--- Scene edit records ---
# # # #
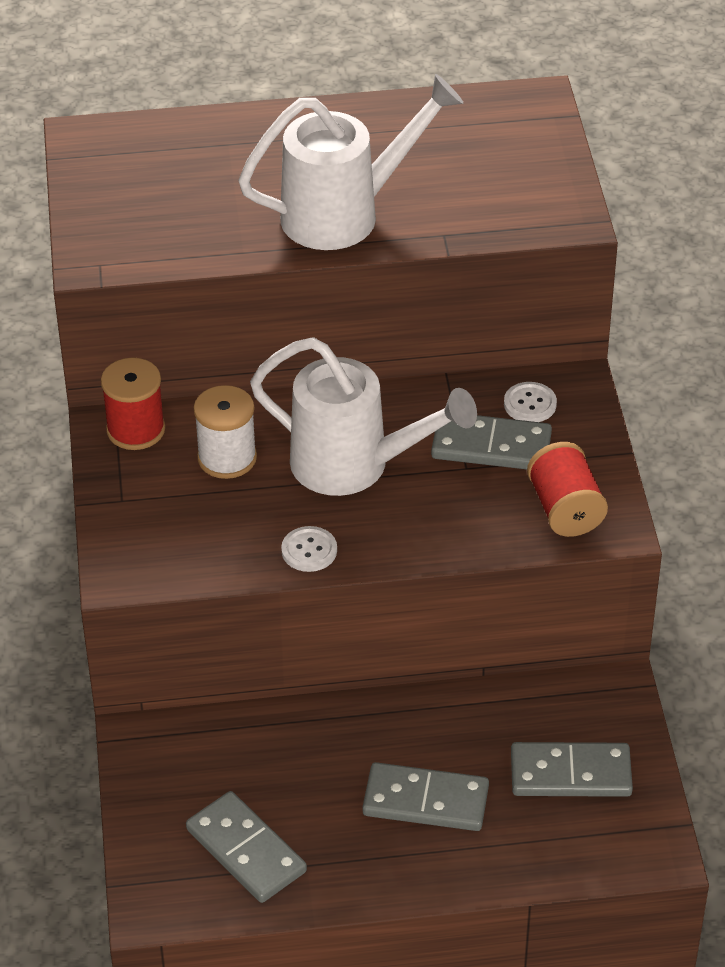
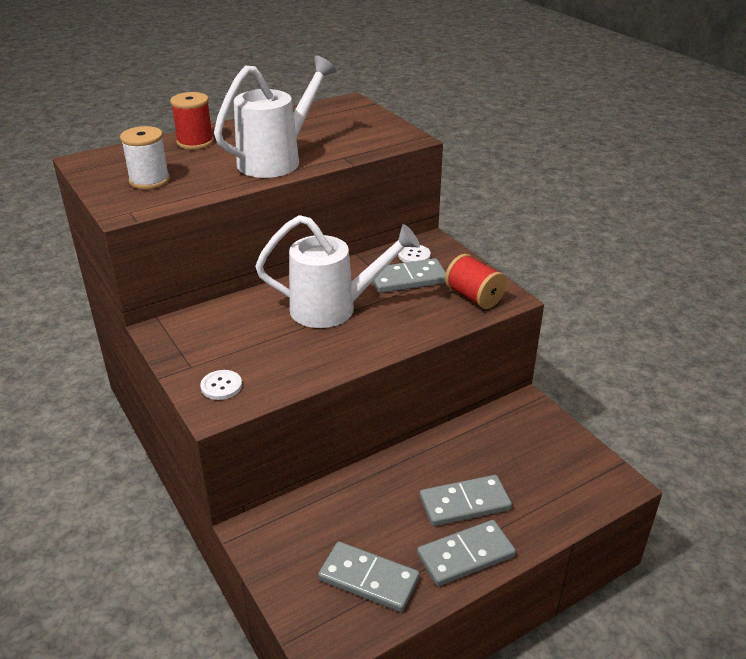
camera: 25 degrees left, 10 degrees down
red spool [101,358,165,450] -> red spool moved to [170,92,214,150]
white spool [194,385,257,479] -> white spool moved to [120,126,170,189]
white button [281,526,337,572] -> white button moved to [200,370,242,400]
grey domino [511,742,633,797] -> grey domino moved to [417,520,516,586]

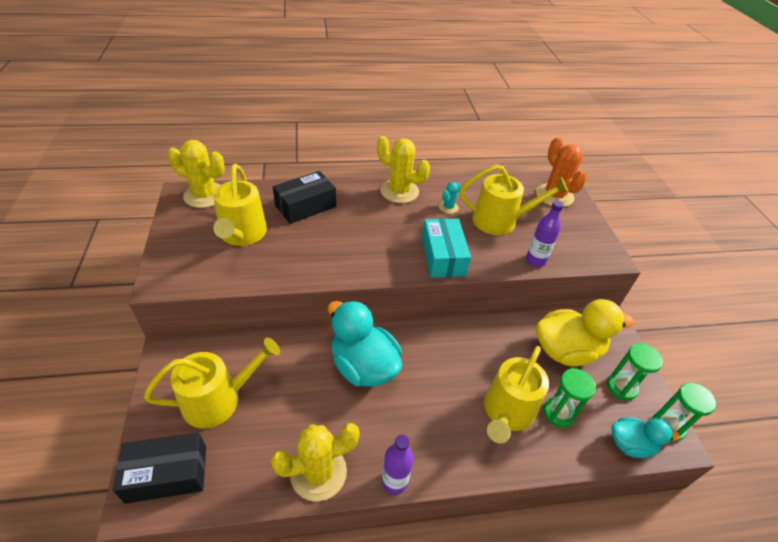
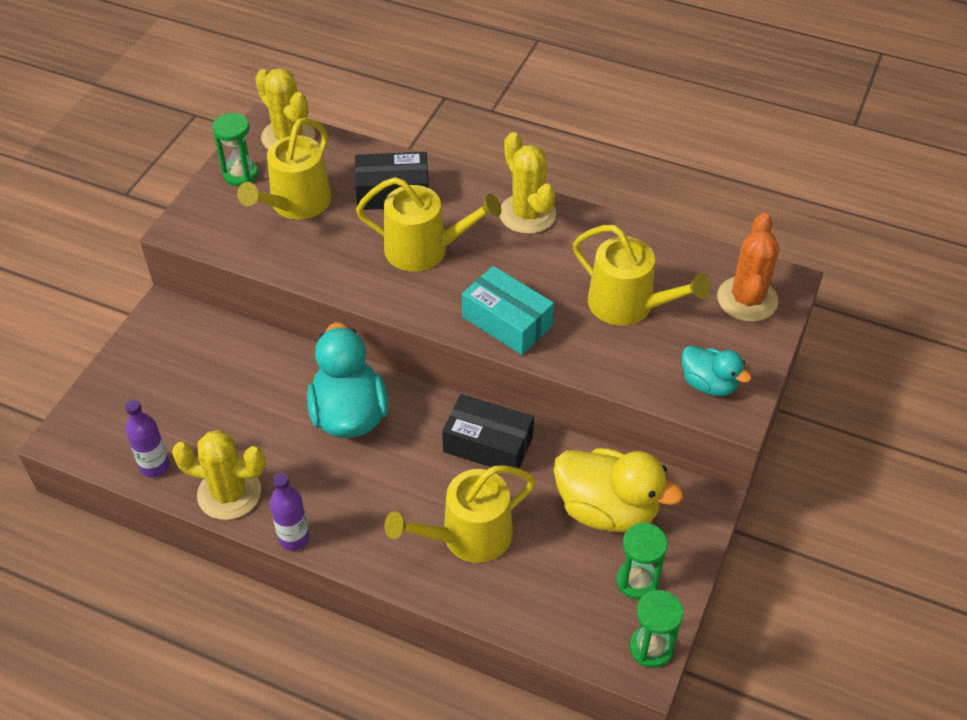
camera: 35 degrees right, 5 degrees up
black box [113,433,206,503] -> black box moved to [442,394,534,468]
yellow watering can [144,337,280,428] -> yellow watering can moved to [356,177,501,272]
turquoise box [422,219,471,278] -> turquoise box turned 75 degrees counterclockwise [462,266,554,355]
turquoise cactus [439,182,461,214] -> none
purple bottle [526,200,564,267] -> purple bottle moved to [125,399,170,478]
green hourglass [544,368,596,428] -> green hourglass moved to [212,113,258,186]
turquoise duck [612,417,680,458] -> turquoise duck moved to [682,345,752,396]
# # # #
--- WHAT IS NEEDED ---
Pictures stay out; every other part of the records above is to be printed exactly.

--- WRITTEN RESPONSE ---
camera: 25 degrees left, 10 degrees down
red spool [101,358,165,450] -> red spool moved to [170,92,214,150]
white spool [194,385,257,479] -> white spool moved to [120,126,170,189]
white button [281,526,337,572] -> white button moved to [200,370,242,400]
grey domino [511,742,633,797] -> grey domino moved to [417,520,516,586]

camera: 35 degrees right, 5 degrees up
black box [113,433,206,503] -> black box moved to [442,394,534,468]
yellow watering can [144,337,280,428] -> yellow watering can moved to [356,177,501,272]
turquoise box [422,219,471,278] -> turquoise box turned 75 degrees counterclockwise [462,266,554,355]
turquoise cactus [439,182,461,214] -> none
purple bottle [526,200,564,267] -> purple bottle moved to [125,399,170,478]
green hourglass [544,368,596,428] -> green hourglass moved to [212,113,258,186]
turquoise duck [612,417,680,458] -> turquoise duck moved to [682,345,752,396]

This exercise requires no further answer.